What you will do ▸ Pull each line containing "brick" out of the listing below.

Material for the task ▸
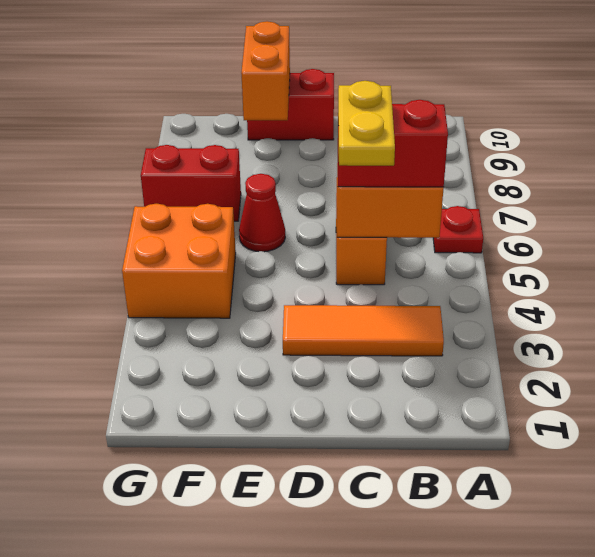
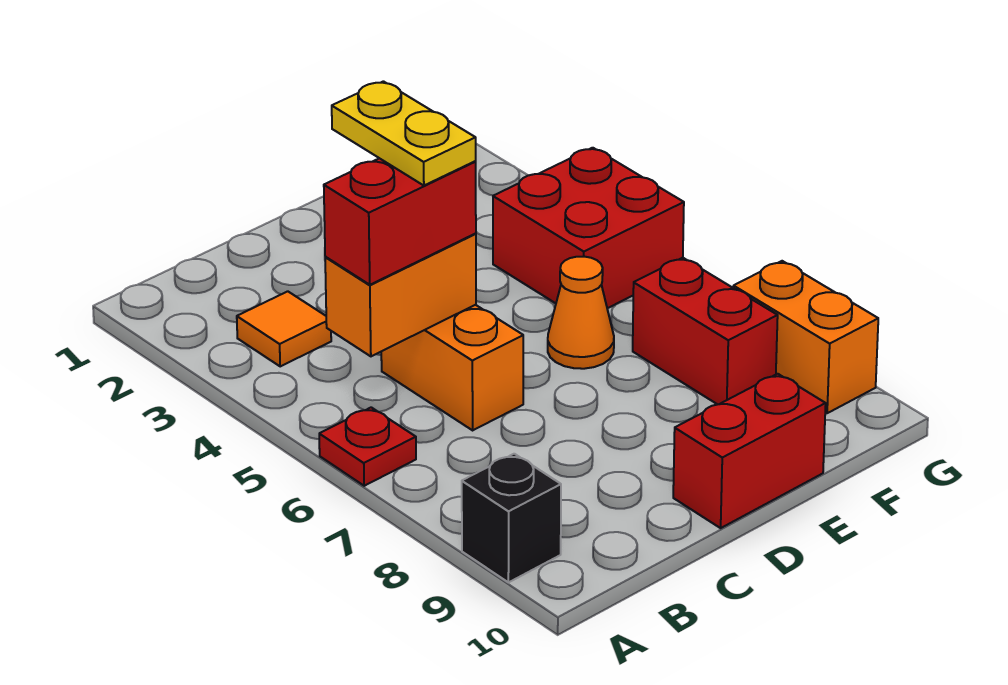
none -> black 1x1 brick [462,454,561,582]
orange 1x3 tile [283,305,444,356] -> orange 1x1 tile [237,291,331,366]
red 1x1 cone [239,174,285,252] -> orange 1x1 cone [548,257,614,369]
orange 1x2 brick [241,21,290,120] -> orange 1x2 brick moved to [733,261,878,413]
orange 2x2 brick [122,204,236,318] -> red 2x2 brick [493,148,684,308]
red 1x2 brick [141,145,241,221] -> red 1x2 brick turned to [633,258,778,404]

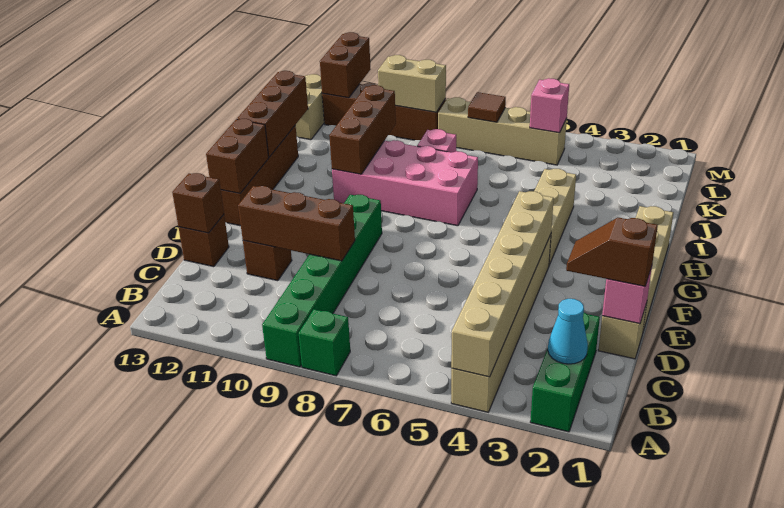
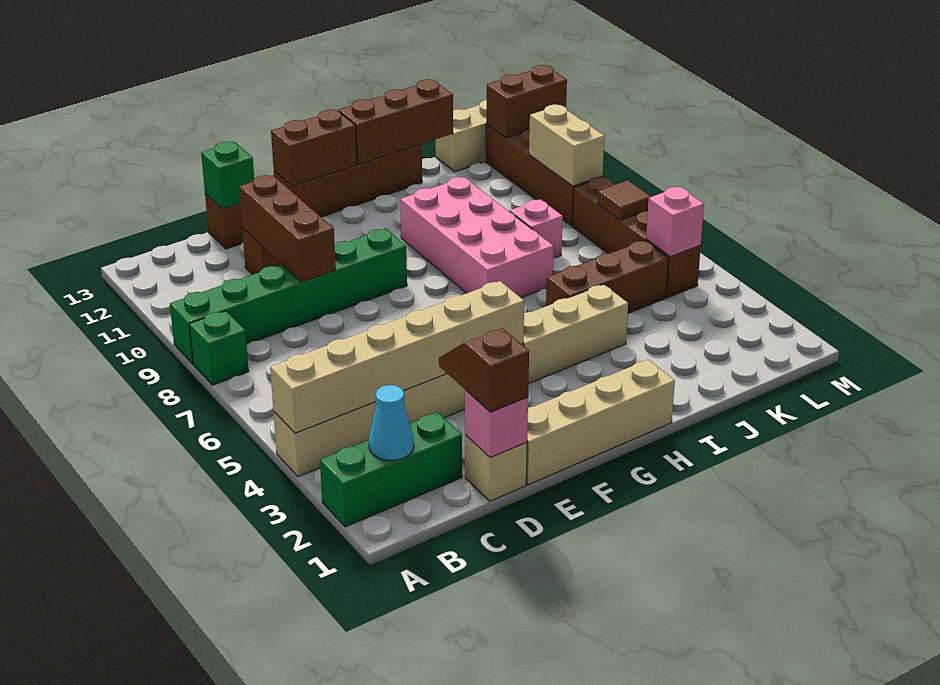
brown 1x1 brick [172,173,224,233] -> green 1x1 brick [201,142,254,209]
brown 1x3 brick [329,85,396,174] -> brown 1x3 brick moved to [546,240,669,313]
tan 1x4 brick [438,97,567,165] -> brown 1x4 brick [573,177,701,298]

Result of this exercise ▸
none -> black 1x1 brick [462,454,561,582]
orange 1x2 brick [241,21,290,120] -> orange 1x2 brick moved to [733,261,878,413]
orange 2x2 brick [122,204,236,318] -> red 2x2 brick [493,148,684,308]
red 1x2 brick [141,145,241,221] -> red 1x2 brick turned to [633,258,778,404]
brown 1x1 brick [172,173,224,233] -> green 1x1 brick [201,142,254,209]
brown 1x3 brick [329,85,396,174] -> brown 1x3 brick moved to [546,240,669,313]
tan 1x4 brick [438,97,567,165] -> brown 1x4 brick [573,177,701,298]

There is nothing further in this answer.